DO THIS » Convert every one of the rows below into a numbered list, leaving out any blank lines.

SUPPLIED DATA »
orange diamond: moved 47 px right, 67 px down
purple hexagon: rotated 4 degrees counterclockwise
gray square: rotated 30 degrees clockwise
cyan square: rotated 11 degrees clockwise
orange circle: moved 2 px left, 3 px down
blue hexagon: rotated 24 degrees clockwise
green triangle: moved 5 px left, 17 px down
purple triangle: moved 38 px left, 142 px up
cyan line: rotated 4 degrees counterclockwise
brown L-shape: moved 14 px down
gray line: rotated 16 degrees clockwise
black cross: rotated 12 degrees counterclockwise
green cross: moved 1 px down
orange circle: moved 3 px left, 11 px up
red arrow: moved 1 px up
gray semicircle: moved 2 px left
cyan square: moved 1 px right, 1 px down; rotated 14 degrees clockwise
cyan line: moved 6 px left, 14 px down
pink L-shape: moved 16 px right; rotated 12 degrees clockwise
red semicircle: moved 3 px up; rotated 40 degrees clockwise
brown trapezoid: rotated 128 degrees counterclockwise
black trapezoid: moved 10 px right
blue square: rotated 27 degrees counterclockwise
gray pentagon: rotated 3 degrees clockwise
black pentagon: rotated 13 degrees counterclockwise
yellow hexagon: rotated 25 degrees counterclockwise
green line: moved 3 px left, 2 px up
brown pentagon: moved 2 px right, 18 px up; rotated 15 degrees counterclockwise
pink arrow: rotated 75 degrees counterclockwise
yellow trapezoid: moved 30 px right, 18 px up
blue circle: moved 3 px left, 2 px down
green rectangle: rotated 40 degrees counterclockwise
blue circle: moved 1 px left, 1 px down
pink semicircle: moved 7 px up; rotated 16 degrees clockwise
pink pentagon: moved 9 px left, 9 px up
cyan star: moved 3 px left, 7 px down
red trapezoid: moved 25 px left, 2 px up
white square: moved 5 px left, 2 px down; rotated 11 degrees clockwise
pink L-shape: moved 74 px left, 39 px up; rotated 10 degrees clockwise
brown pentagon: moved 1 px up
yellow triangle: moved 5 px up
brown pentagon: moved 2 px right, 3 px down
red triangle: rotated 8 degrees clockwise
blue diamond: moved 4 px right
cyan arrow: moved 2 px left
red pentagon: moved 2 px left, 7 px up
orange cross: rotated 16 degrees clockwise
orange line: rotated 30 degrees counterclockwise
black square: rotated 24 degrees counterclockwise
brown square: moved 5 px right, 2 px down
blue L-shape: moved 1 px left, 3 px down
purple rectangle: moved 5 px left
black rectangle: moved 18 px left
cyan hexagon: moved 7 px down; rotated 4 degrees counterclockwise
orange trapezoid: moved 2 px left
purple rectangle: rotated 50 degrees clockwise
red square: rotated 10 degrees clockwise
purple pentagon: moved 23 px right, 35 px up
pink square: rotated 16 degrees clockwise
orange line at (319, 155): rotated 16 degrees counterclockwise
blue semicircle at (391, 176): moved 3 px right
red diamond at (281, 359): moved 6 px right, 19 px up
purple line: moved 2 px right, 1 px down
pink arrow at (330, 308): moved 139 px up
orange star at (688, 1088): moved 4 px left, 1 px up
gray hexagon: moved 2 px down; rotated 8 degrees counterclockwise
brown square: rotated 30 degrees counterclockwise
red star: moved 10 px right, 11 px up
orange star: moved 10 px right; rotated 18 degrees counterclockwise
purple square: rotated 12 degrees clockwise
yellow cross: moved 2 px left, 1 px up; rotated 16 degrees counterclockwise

ANSWER TO THE EXERCISE »
1. orange diamond: moved 47 px right, 67 px down
2. purple hexagon: rotated 4 degrees counterclockwise
3. gray square: rotated 30 degrees clockwise
4. cyan square: rotated 11 degrees clockwise
5. orange circle: moved 2 px left, 3 px down
6. blue hexagon: rotated 24 degrees clockwise
7. green triangle: moved 5 px left, 17 px down
8. purple triangle: moved 38 px left, 142 px up
9. cyan line: rotated 4 degrees counterclockwise
10. brown L-shape: moved 14 px down
11. gray line: rotated 16 degrees clockwise
12. black cross: rotated 12 degrees counterclockwise
13. green cross: moved 1 px down
14. orange circle: moved 3 px left, 11 px up
15. red arrow: moved 1 px up
16. gray semicircle: moved 2 px left
17. cyan square: moved 1 px right, 1 px down; rotated 14 degrees clockwise
18. cyan line: moved 6 px left, 14 px down
19. pink L-shape: moved 16 px right; rotated 12 degrees clockwise
20. red semicircle: moved 3 px up; rotated 40 degrees clockwise
21. brown trapezoid: rotated 128 degrees counterclockwise
22. black trapezoid: moved 10 px right
23. blue square: rotated 27 degrees counterclockwise
24. gray pentagon: rotated 3 degrees clockwise
25. black pentagon: rotated 13 degrees counterclockwise
26. yellow hexagon: rotated 25 degrees counterclockwise
27. green line: moved 3 px left, 2 px up
28. brown pentagon: moved 2 px right, 18 px up; rotated 15 degrees counterclockwise
29. pink arrow: rotated 75 degrees counterclockwise
30. yellow trapezoid: moved 30 px right, 18 px up
31. blue circle: moved 3 px left, 2 px down
32. green rectangle: rotated 40 degrees counterclockwise
33. blue circle: moved 1 px left, 1 px down
34. pink semicircle: moved 7 px up; rotated 16 degrees clockwise
35. pink pentagon: moved 9 px left, 9 px up
36. cyan star: moved 3 px left, 7 px down
37. red trapezoid: moved 25 px left, 2 px up
38. white square: moved 5 px left, 2 px down; rotated 11 degrees clockwise
39. pink L-shape: moved 74 px left, 39 px up; rotated 10 degrees clockwise
40. brown pentagon: moved 1 px up
41. yellow triangle: moved 5 px up
42. brown pentagon: moved 2 px right, 3 px down
43. red triangle: rotated 8 degrees clockwise
44. blue diamond: moved 4 px right
45. cyan arrow: moved 2 px left
46. red pentagon: moved 2 px left, 7 px up
47. orange cross: rotated 16 degrees clockwise
48. orange line: rotated 30 degrees counterclockwise
49. black square: rotated 24 degrees counterclockwise
50. brown square: moved 5 px right, 2 px down
51. blue L-shape: moved 1 px left, 3 px down
52. purple rectangle: moved 5 px left
53. black rectangle: moved 18 px left
54. cyan hexagon: moved 7 px down; rotated 4 degrees counterclockwise
55. orange trapezoid: moved 2 px left
56. purple rectangle: rotated 50 degrees clockwise
57. red square: rotated 10 degrees clockwise
58. purple pentagon: moved 23 px right, 35 px up
59. pink square: rotated 16 degrees clockwise
60. orange line at (319, 155): rotated 16 degrees counterclockwise
61. blue semicircle at (391, 176): moved 3 px right
62. red diamond at (281, 359): moved 6 px right, 19 px up
63. purple line: moved 2 px right, 1 px down
64. pink arrow at (330, 308): moved 139 px up
65. orange star at (688, 1088): moved 4 px left, 1 px up
66. gray hexagon: moved 2 px down; rotated 8 degrees counterclockwise
67. brown square: rotated 30 degrees counterclockwise
68. red star: moved 10 px right, 11 px up
69. orange star: moved 10 px right; rotated 18 degrees counterclockwise
70. purple square: rotated 12 degrees clockwise
71. yellow cross: moved 2 px left, 1 px up; rotated 16 degrees counterclockwise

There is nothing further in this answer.